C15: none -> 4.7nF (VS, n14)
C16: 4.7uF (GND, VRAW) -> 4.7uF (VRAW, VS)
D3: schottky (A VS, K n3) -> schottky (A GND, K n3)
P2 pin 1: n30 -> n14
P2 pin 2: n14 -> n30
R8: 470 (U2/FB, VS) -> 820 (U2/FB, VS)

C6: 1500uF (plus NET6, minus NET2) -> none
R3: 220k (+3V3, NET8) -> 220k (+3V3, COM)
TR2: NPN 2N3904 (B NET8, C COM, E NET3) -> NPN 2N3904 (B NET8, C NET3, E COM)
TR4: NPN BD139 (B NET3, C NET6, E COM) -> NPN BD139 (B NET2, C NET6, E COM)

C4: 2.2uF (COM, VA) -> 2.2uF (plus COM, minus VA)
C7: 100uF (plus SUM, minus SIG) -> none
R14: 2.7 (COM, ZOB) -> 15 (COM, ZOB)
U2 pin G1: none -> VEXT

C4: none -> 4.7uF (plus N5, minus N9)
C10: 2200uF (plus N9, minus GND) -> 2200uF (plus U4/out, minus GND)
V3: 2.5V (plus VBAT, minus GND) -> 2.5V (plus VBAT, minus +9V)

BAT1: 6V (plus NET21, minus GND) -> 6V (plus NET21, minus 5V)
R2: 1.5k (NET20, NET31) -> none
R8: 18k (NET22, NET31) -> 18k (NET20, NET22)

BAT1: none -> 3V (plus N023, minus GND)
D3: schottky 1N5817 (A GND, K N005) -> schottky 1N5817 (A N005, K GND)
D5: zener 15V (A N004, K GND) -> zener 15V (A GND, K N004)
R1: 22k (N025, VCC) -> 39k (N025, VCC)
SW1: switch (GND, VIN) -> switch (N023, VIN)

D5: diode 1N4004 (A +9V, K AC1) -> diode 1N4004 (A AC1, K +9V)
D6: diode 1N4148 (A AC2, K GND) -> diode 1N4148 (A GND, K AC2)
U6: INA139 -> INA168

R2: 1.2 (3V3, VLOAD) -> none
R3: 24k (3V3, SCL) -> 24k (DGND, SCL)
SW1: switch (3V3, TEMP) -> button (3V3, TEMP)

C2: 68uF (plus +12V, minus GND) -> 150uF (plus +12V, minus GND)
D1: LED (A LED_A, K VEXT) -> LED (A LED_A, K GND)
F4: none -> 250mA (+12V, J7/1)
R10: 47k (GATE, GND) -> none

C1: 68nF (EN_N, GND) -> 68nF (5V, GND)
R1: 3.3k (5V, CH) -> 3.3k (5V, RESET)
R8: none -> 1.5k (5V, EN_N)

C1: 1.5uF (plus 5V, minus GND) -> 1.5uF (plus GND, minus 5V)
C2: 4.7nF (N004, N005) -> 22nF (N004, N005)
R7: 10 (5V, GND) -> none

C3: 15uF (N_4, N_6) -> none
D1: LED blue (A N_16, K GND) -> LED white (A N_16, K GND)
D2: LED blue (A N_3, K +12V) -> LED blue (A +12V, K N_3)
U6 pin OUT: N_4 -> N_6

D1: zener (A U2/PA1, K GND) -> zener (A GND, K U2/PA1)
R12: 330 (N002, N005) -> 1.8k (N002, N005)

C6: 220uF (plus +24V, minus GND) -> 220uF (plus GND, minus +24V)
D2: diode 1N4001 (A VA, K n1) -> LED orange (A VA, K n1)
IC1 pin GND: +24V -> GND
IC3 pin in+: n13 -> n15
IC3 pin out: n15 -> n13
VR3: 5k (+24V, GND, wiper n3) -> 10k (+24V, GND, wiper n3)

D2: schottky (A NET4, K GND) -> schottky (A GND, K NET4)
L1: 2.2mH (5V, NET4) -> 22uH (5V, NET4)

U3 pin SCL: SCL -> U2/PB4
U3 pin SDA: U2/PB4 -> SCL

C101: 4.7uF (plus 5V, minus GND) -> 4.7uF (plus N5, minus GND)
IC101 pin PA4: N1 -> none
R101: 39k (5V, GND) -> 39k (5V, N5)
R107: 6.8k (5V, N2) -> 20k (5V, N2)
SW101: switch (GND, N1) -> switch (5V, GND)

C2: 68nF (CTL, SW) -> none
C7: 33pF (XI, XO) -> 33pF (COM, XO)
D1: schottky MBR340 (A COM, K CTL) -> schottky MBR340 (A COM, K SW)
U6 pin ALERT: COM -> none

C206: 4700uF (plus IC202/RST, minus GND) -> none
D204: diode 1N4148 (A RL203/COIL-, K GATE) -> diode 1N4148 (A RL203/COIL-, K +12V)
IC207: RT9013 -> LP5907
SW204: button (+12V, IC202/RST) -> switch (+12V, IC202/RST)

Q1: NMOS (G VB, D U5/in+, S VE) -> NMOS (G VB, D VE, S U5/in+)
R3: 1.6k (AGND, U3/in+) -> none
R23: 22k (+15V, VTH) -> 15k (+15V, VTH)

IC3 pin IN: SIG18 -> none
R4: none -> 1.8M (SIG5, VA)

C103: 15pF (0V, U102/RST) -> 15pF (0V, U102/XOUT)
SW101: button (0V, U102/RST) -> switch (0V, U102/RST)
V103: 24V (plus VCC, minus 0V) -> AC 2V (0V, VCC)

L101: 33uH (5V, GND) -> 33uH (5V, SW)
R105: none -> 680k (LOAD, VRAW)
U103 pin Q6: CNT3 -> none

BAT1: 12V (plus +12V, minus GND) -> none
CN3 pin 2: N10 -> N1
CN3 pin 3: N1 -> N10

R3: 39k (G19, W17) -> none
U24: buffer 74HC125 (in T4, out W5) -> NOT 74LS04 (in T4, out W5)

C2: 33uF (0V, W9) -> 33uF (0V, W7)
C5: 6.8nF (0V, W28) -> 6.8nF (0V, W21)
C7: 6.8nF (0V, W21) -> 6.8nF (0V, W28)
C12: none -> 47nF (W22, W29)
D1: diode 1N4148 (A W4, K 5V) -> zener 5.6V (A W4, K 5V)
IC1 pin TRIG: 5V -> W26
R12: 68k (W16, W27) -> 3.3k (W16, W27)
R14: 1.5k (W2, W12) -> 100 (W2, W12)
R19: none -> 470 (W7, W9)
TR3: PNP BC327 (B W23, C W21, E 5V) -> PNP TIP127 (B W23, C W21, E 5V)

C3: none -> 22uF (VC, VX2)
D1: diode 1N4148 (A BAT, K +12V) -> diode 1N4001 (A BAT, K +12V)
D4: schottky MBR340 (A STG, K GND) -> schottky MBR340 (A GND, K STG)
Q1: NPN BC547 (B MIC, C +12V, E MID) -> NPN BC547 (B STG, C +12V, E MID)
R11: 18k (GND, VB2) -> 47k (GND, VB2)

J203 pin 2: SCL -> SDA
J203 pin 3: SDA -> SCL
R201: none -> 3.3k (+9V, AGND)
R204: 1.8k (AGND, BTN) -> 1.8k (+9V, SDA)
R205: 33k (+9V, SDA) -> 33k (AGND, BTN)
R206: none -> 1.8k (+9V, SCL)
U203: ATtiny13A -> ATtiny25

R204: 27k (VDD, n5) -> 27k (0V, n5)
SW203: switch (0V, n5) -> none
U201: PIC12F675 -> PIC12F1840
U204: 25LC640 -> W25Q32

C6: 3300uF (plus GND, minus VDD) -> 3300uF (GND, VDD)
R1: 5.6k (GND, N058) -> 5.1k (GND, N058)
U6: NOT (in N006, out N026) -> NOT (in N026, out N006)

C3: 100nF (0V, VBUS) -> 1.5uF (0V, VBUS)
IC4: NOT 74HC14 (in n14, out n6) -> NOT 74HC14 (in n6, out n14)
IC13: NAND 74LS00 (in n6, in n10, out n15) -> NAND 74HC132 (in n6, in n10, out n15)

== Work task ==
Give back every entry, word for word.

== Written reply ==
C15: none -> 4.7nF (VS, n14)
C16: 4.7uF (GND, VRAW) -> 4.7uF (VRAW, VS)
D3: schottky (A VS, K n3) -> schottky (A GND, K n3)
P2 pin 1: n30 -> n14
P2 pin 2: n14 -> n30
R8: 470 (U2/FB, VS) -> 820 (U2/FB, VS)

C6: 1500uF (plus NET6, minus NET2) -> none
R3: 220k (+3V3, NET8) -> 220k (+3V3, COM)
TR2: NPN 2N3904 (B NET8, C COM, E NET3) -> NPN 2N3904 (B NET8, C NET3, E COM)
TR4: NPN BD139 (B NET3, C NET6, E COM) -> NPN BD139 (B NET2, C NET6, E COM)

C4: 2.2uF (COM, VA) -> 2.2uF (plus COM, minus VA)
C7: 100uF (plus SUM, minus SIG) -> none
R14: 2.7 (COM, ZOB) -> 15 (COM, ZOB)
U2 pin G1: none -> VEXT

C4: none -> 4.7uF (plus N5, minus N9)
C10: 2200uF (plus N9, minus GND) -> 2200uF (plus U4/out, minus GND)
V3: 2.5V (plus VBAT, minus GND) -> 2.5V (plus VBAT, minus +9V)

BAT1: 6V (plus NET21, minus GND) -> 6V (plus NET21, minus 5V)
R2: 1.5k (NET20, NET31) -> none
R8: 18k (NET22, NET31) -> 18k (NET20, NET22)

BAT1: none -> 3V (plus N023, minus GND)
D3: schottky 1N5817 (A GND, K N005) -> schottky 1N5817 (A N005, K GND)
D5: zener 15V (A N004, K GND) -> zener 15V (A GND, K N004)
R1: 22k (N025, VCC) -> 39k (N025, VCC)
SW1: switch (GND, VIN) -> switch (N023, VIN)

D5: diode 1N4004 (A +9V, K AC1) -> diode 1N4004 (A AC1, K +9V)
D6: diode 1N4148 (A AC2, K GND) -> diode 1N4148 (A GND, K AC2)
U6: INA139 -> INA168

R2: 1.2 (3V3, VLOAD) -> none
R3: 24k (3V3, SCL) -> 24k (DGND, SCL)
SW1: switch (3V3, TEMP) -> button (3V3, TEMP)

C2: 68uF (plus +12V, minus GND) -> 150uF (plus +12V, minus GND)
D1: LED (A LED_A, K VEXT) -> LED (A LED_A, K GND)
F4: none -> 250mA (+12V, J7/1)
R10: 47k (GATE, GND) -> none

C1: 68nF (EN_N, GND) -> 68nF (5V, GND)
R1: 3.3k (5V, CH) -> 3.3k (5V, RESET)
R8: none -> 1.5k (5V, EN_N)

C1: 1.5uF (plus 5V, minus GND) -> 1.5uF (plus GND, minus 5V)
C2: 4.7nF (N004, N005) -> 22nF (N004, N005)
R7: 10 (5V, GND) -> none

C3: 15uF (N_4, N_6) -> none
D1: LED blue (A N_16, K GND) -> LED white (A N_16, K GND)
D2: LED blue (A N_3, K +12V) -> LED blue (A +12V, K N_3)
U6 pin OUT: N_4 -> N_6

D1: zener (A U2/PA1, K GND) -> zener (A GND, K U2/PA1)
R12: 330 (N002, N005) -> 1.8k (N002, N005)

C6: 220uF (plus +24V, minus GND) -> 220uF (plus GND, minus +24V)
D2: diode 1N4001 (A VA, K n1) -> LED orange (A VA, K n1)
IC1 pin GND: +24V -> GND
IC3 pin in+: n13 -> n15
IC3 pin out: n15 -> n13
VR3: 5k (+24V, GND, wiper n3) -> 10k (+24V, GND, wiper n3)

D2: schottky (A NET4, K GND) -> schottky (A GND, K NET4)
L1: 2.2mH (5V, NET4) -> 22uH (5V, NET4)

U3 pin SCL: SCL -> U2/PB4
U3 pin SDA: U2/PB4 -> SCL

C101: 4.7uF (plus 5V, minus GND) -> 4.7uF (plus N5, minus GND)
IC101 pin PA4: N1 -> none
R101: 39k (5V, GND) -> 39k (5V, N5)
R107: 6.8k (5V, N2) -> 20k (5V, N2)
SW101: switch (GND, N1) -> switch (5V, GND)

C2: 68nF (CTL, SW) -> none
C7: 33pF (XI, XO) -> 33pF (COM, XO)
D1: schottky MBR340 (A COM, K CTL) -> schottky MBR340 (A COM, K SW)
U6 pin ALERT: COM -> none

C206: 4700uF (plus IC202/RST, minus GND) -> none
D204: diode 1N4148 (A RL203/COIL-, K GATE) -> diode 1N4148 (A RL203/COIL-, K +12V)
IC207: RT9013 -> LP5907
SW204: button (+12V, IC202/RST) -> switch (+12V, IC202/RST)

Q1: NMOS (G VB, D U5/in+, S VE) -> NMOS (G VB, D VE, S U5/in+)
R3: 1.6k (AGND, U3/in+) -> none
R23: 22k (+15V, VTH) -> 15k (+15V, VTH)

IC3 pin IN: SIG18 -> none
R4: none -> 1.8M (SIG5, VA)

C103: 15pF (0V, U102/RST) -> 15pF (0V, U102/XOUT)
SW101: button (0V, U102/RST) -> switch (0V, U102/RST)
V103: 24V (plus VCC, minus 0V) -> AC 2V (0V, VCC)

L101: 33uH (5V, GND) -> 33uH (5V, SW)
R105: none -> 680k (LOAD, VRAW)
U103 pin Q6: CNT3 -> none

BAT1: 12V (plus +12V, minus GND) -> none
CN3 pin 2: N10 -> N1
CN3 pin 3: N1 -> N10

R3: 39k (G19, W17) -> none
U24: buffer 74HC125 (in T4, out W5) -> NOT 74LS04 (in T4, out W5)

C2: 33uF (0V, W9) -> 33uF (0V, W7)
C5: 6.8nF (0V, W28) -> 6.8nF (0V, W21)
C7: 6.8nF (0V, W21) -> 6.8nF (0V, W28)
C12: none -> 47nF (W22, W29)
D1: diode 1N4148 (A W4, K 5V) -> zener 5.6V (A W4, K 5V)
IC1 pin TRIG: 5V -> W26
R12: 68k (W16, W27) -> 3.3k (W16, W27)
R14: 1.5k (W2, W12) -> 100 (W2, W12)
R19: none -> 470 (W7, W9)
TR3: PNP BC327 (B W23, C W21, E 5V) -> PNP TIP127 (B W23, C W21, E 5V)

C3: none -> 22uF (VC, VX2)
D1: diode 1N4148 (A BAT, K +12V) -> diode 1N4001 (A BAT, K +12V)
D4: schottky MBR340 (A STG, K GND) -> schottky MBR340 (A GND, K STG)
Q1: NPN BC547 (B MIC, C +12V, E MID) -> NPN BC547 (B STG, C +12V, E MID)
R11: 18k (GND, VB2) -> 47k (GND, VB2)

J203 pin 2: SCL -> SDA
J203 pin 3: SDA -> SCL
R201: none -> 3.3k (+9V, AGND)
R204: 1.8k (AGND, BTN) -> 1.8k (+9V, SDA)
R205: 33k (+9V, SDA) -> 33k (AGND, BTN)
R206: none -> 1.8k (+9V, SCL)
U203: ATtiny13A -> ATtiny25

R204: 27k (VDD, n5) -> 27k (0V, n5)
SW203: switch (0V, n5) -> none
U201: PIC12F675 -> PIC12F1840
U204: 25LC640 -> W25Q32

C6: 3300uF (plus GND, minus VDD) -> 3300uF (GND, VDD)
R1: 5.6k (GND, N058) -> 5.1k (GND, N058)
U6: NOT (in N006, out N026) -> NOT (in N026, out N006)

C3: 100nF (0V, VBUS) -> 1.5uF (0V, VBUS)
IC4: NOT 74HC14 (in n14, out n6) -> NOT 74HC14 (in n6, out n14)
IC13: NAND 74LS00 (in n6, in n10, out n15) -> NAND 74HC132 (in n6, in n10, out n15)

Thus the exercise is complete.